### What you need to do
Begin at the top of the records and copy each line exactly. The line containing "red ellipse: (1859, 924)" is the last one to include.

───── Extracted information

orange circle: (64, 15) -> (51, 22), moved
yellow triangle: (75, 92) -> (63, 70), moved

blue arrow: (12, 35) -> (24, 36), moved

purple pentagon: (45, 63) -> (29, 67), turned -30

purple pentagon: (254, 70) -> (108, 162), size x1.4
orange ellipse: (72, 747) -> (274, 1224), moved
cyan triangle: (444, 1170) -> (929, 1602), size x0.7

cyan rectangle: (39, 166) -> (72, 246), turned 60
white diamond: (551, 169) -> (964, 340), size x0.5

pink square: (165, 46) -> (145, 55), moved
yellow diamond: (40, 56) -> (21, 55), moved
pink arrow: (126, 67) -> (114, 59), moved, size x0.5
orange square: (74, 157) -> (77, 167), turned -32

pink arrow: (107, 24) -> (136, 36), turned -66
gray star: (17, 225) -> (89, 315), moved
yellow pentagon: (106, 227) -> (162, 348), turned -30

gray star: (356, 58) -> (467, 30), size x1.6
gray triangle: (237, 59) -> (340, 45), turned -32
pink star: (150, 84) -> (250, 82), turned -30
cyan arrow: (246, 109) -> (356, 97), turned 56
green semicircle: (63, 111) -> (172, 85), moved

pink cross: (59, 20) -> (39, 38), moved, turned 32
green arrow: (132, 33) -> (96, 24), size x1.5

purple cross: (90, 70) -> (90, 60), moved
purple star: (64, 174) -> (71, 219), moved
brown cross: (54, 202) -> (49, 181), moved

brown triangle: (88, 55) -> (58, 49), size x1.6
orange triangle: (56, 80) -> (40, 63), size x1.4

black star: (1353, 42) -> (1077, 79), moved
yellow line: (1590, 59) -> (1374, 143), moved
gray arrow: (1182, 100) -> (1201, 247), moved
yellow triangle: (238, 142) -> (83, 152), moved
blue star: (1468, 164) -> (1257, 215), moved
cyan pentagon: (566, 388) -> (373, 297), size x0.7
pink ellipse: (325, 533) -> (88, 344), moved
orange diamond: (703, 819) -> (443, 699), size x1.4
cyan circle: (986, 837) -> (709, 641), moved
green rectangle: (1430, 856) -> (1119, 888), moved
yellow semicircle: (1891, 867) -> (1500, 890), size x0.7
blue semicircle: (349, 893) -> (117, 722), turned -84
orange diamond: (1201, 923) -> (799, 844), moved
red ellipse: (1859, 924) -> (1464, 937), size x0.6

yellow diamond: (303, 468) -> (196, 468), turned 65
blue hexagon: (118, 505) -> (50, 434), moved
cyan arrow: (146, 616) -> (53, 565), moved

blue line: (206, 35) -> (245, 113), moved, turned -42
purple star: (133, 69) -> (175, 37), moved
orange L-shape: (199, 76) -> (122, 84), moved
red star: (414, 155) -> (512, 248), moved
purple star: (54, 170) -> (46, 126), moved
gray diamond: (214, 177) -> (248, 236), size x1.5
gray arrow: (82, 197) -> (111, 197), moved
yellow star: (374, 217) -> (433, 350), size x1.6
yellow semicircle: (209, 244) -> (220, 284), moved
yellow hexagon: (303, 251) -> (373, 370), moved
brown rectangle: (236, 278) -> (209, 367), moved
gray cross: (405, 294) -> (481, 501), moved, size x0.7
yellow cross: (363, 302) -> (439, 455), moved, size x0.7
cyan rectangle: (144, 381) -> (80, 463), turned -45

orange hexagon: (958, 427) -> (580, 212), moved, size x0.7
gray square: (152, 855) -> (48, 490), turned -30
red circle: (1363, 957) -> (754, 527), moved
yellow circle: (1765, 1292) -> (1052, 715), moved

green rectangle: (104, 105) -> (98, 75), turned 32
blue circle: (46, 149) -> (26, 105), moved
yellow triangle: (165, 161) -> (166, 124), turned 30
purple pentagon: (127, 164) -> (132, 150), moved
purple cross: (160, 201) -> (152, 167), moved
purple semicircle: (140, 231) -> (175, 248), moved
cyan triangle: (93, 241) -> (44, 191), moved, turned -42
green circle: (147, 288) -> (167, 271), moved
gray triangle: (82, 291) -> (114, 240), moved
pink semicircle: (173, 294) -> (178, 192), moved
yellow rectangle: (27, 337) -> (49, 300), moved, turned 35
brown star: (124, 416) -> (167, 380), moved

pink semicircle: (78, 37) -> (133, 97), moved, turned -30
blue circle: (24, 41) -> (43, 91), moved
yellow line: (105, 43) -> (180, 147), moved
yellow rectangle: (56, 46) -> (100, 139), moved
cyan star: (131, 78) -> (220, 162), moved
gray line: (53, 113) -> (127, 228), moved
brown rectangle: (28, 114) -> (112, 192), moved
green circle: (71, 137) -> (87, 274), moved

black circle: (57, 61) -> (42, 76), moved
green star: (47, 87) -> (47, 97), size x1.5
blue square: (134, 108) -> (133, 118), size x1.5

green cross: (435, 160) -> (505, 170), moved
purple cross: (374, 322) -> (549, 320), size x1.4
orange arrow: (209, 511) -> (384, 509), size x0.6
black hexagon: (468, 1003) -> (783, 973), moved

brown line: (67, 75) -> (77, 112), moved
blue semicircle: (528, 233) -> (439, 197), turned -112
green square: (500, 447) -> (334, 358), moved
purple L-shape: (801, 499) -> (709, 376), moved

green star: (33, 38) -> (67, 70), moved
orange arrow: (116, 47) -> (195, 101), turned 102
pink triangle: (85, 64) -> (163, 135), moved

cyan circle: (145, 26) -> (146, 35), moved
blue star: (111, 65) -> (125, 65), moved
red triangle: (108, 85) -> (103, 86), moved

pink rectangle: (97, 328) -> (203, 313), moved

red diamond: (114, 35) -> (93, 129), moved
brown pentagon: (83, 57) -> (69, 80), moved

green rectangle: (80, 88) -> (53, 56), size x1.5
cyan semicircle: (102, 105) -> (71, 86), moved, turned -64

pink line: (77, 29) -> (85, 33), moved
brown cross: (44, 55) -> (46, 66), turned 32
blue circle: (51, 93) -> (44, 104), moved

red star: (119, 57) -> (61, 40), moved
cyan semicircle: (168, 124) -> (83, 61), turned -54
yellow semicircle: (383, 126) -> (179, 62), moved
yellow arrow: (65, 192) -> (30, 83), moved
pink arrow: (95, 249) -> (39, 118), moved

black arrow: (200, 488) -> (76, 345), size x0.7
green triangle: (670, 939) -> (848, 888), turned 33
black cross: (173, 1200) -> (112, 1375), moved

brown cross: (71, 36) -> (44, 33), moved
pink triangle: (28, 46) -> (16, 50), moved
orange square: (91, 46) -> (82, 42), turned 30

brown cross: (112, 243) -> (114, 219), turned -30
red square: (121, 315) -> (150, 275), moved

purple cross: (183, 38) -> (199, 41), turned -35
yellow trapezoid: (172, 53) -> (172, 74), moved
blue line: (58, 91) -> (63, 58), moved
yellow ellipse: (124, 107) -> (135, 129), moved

──────────

### Answer to this task
orange circle: (64, 15) -> (51, 22), moved
yellow triangle: (75, 92) -> (63, 70), moved

blue arrow: (12, 35) -> (24, 36), moved

purple pentagon: (45, 63) -> (29, 67), turned -30

purple pentagon: (254, 70) -> (108, 162), size x1.4
orange ellipse: (72, 747) -> (274, 1224), moved
cyan triangle: (444, 1170) -> (929, 1602), size x0.7

cyan rectangle: (39, 166) -> (72, 246), turned 60
white diamond: (551, 169) -> (964, 340), size x0.5

pink square: (165, 46) -> (145, 55), moved
yellow diamond: (40, 56) -> (21, 55), moved
pink arrow: (126, 67) -> (114, 59), moved, size x0.5
orange square: (74, 157) -> (77, 167), turned -32

pink arrow: (107, 24) -> (136, 36), turned -66
gray star: (17, 225) -> (89, 315), moved
yellow pentagon: (106, 227) -> (162, 348), turned -30

gray star: (356, 58) -> (467, 30), size x1.6
gray triangle: (237, 59) -> (340, 45), turned -32
pink star: (150, 84) -> (250, 82), turned -30
cyan arrow: (246, 109) -> (356, 97), turned 56
green semicircle: (63, 111) -> (172, 85), moved

pink cross: (59, 20) -> (39, 38), moved, turned 32
green arrow: (132, 33) -> (96, 24), size x1.5

purple cross: (90, 70) -> (90, 60), moved
purple star: (64, 174) -> (71, 219), moved
brown cross: (54, 202) -> (49, 181), moved

brown triangle: (88, 55) -> (58, 49), size x1.6
orange triangle: (56, 80) -> (40, 63), size x1.4

black star: (1353, 42) -> (1077, 79), moved
yellow line: (1590, 59) -> (1374, 143), moved
gray arrow: (1182, 100) -> (1201, 247), moved
yellow triangle: (238, 142) -> (83, 152), moved
blue star: (1468, 164) -> (1257, 215), moved
cyan pentagon: (566, 388) -> (373, 297), size x0.7
pink ellipse: (325, 533) -> (88, 344), moved
orange diamond: (703, 819) -> (443, 699), size x1.4
cyan circle: (986, 837) -> (709, 641), moved
green rectangle: (1430, 856) -> (1119, 888), moved
yellow semicircle: (1891, 867) -> (1500, 890), size x0.7
blue semicircle: (349, 893) -> (117, 722), turned -84
orange diamond: (1201, 923) -> (799, 844), moved
red ellipse: (1859, 924) -> (1464, 937), size x0.6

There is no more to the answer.